#### Work to be completed:
Since pictures do not belong in the copy, please repeat every record below exactly without them.

#### Material for this task:
'''

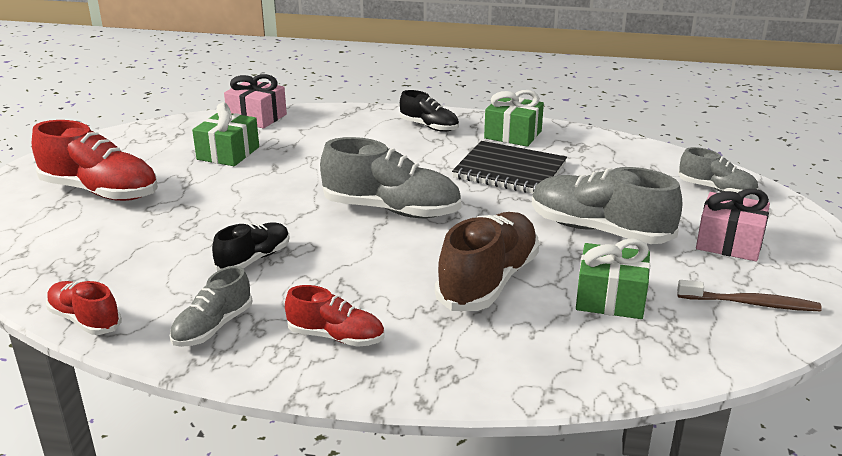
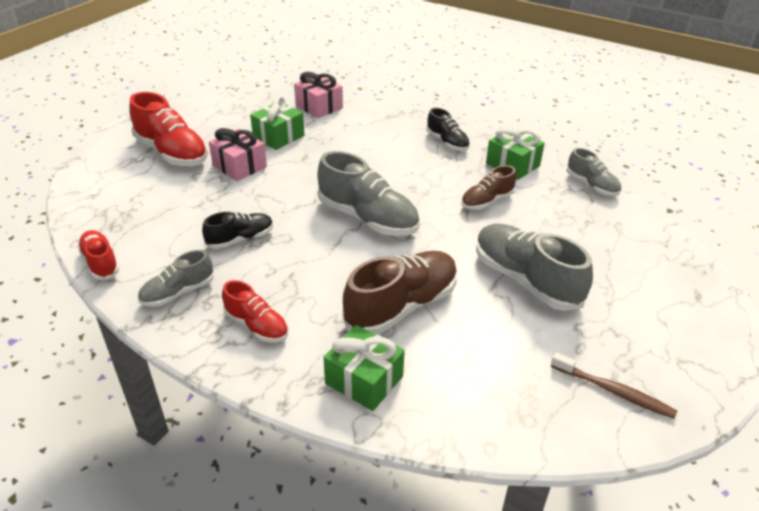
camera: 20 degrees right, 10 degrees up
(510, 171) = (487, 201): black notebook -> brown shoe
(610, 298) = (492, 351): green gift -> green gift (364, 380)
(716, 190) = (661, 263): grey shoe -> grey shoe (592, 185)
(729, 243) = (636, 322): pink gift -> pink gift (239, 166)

'''

#### Response to this task:
camera: 20 degrees right, 10 degrees up
(510, 171) = (487, 201): black notebook -> brown shoe
(610, 298) = (492, 351): green gift -> green gift (364, 380)
(716, 190) = (661, 263): grey shoe -> grey shoe (592, 185)
(729, 243) = (636, 322): pink gift -> pink gift (239, 166)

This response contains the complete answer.